═════ MATERIAL FOR THE TASK
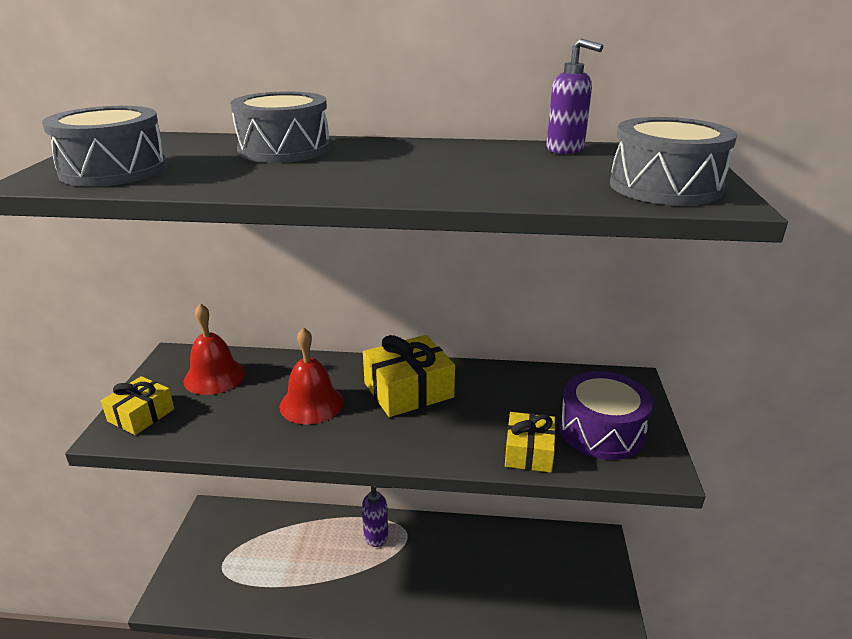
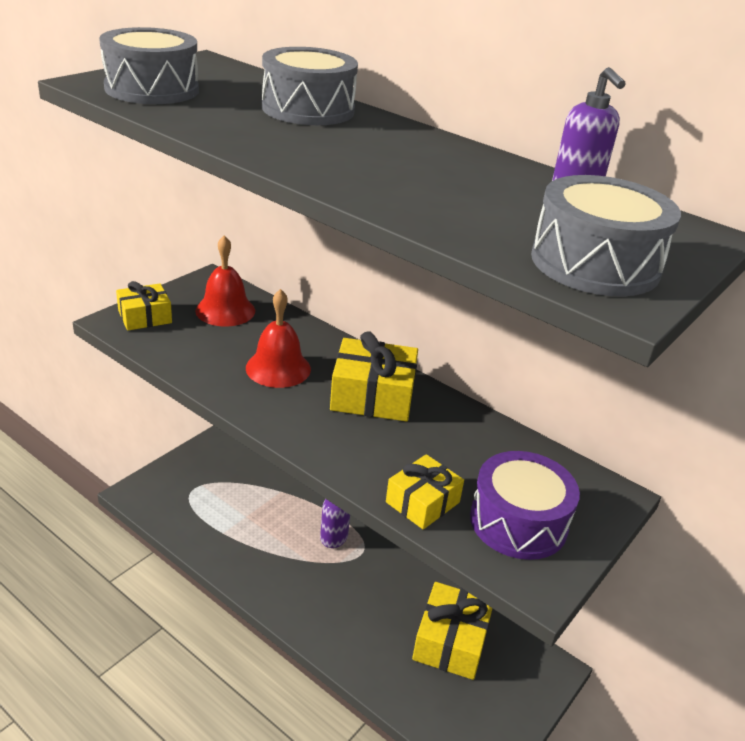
camera: 30 degrees right, 5 degrees up
(524, 564) = (450, 641): none -> yellow gift

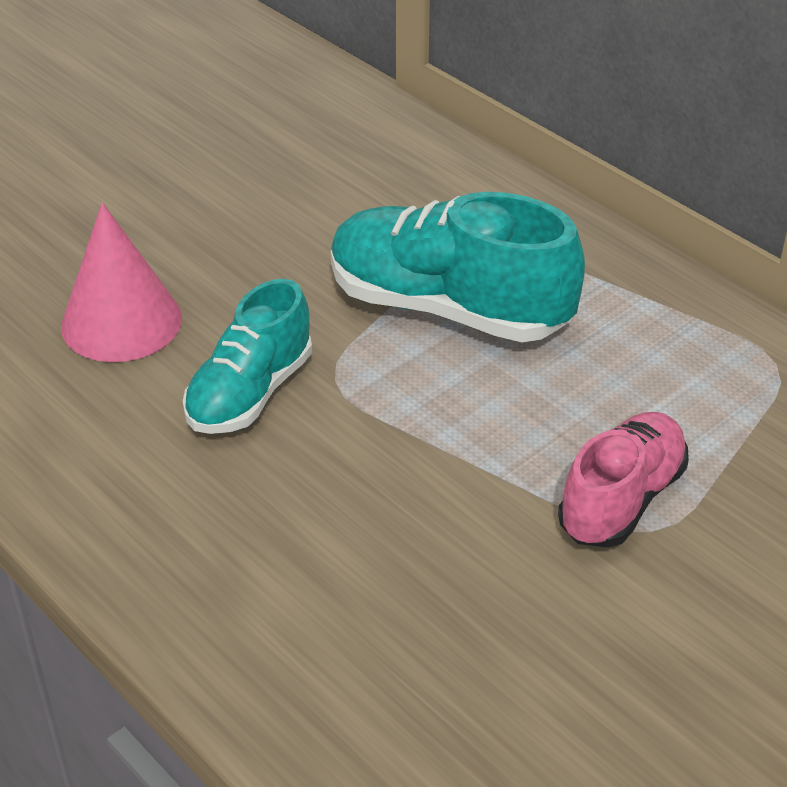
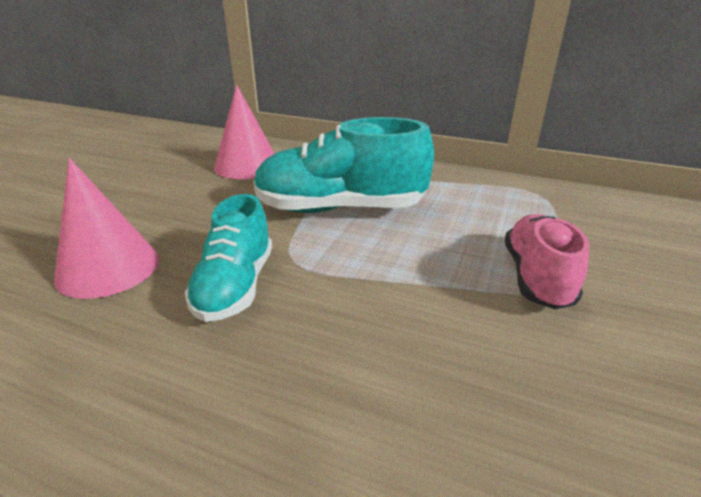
camera: 25 degrees left, 10 degrees down
(364, 178) = (247, 165): none -> pink cone

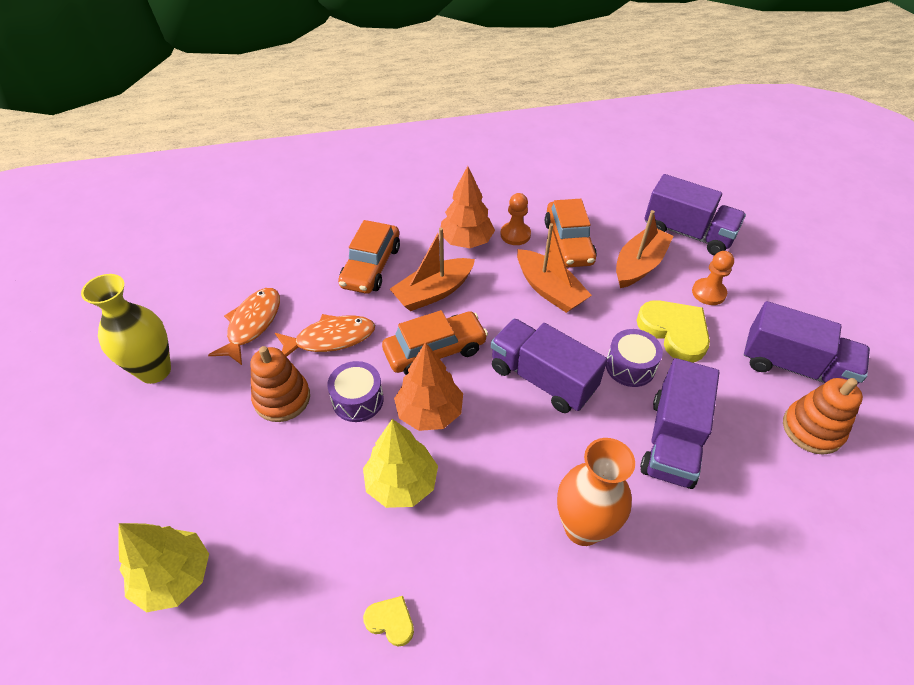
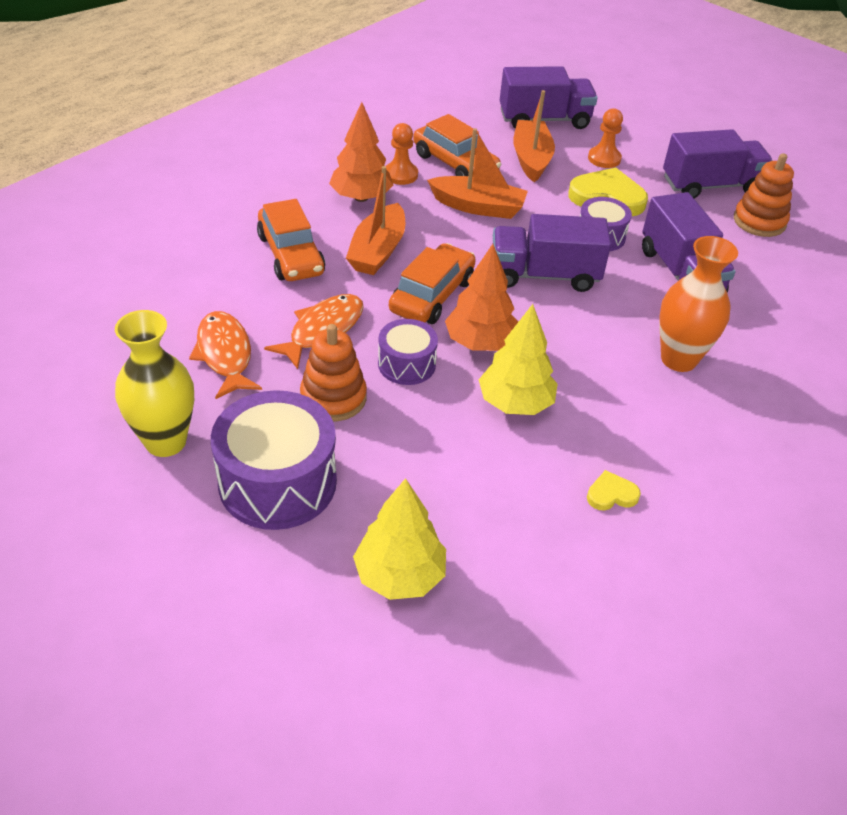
camera: 40 degrees left, 5 degrees down
(182, 444) = (277, 482): none -> purple drum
══════════
WHAT THE TASK ASKS » Beginning with the line that contains "(524, 564) = (450, 641): none -> yellow gift", repeat every remaining line of the data exactly, the last line included, and omit pictures.

RESPONSE »
(524, 564) = (450, 641): none -> yellow gift

camera: 25 degrees left, 10 degrees down
(364, 178) = (247, 165): none -> pink cone

camera: 40 degrees left, 5 degrees down
(182, 444) = (277, 482): none -> purple drum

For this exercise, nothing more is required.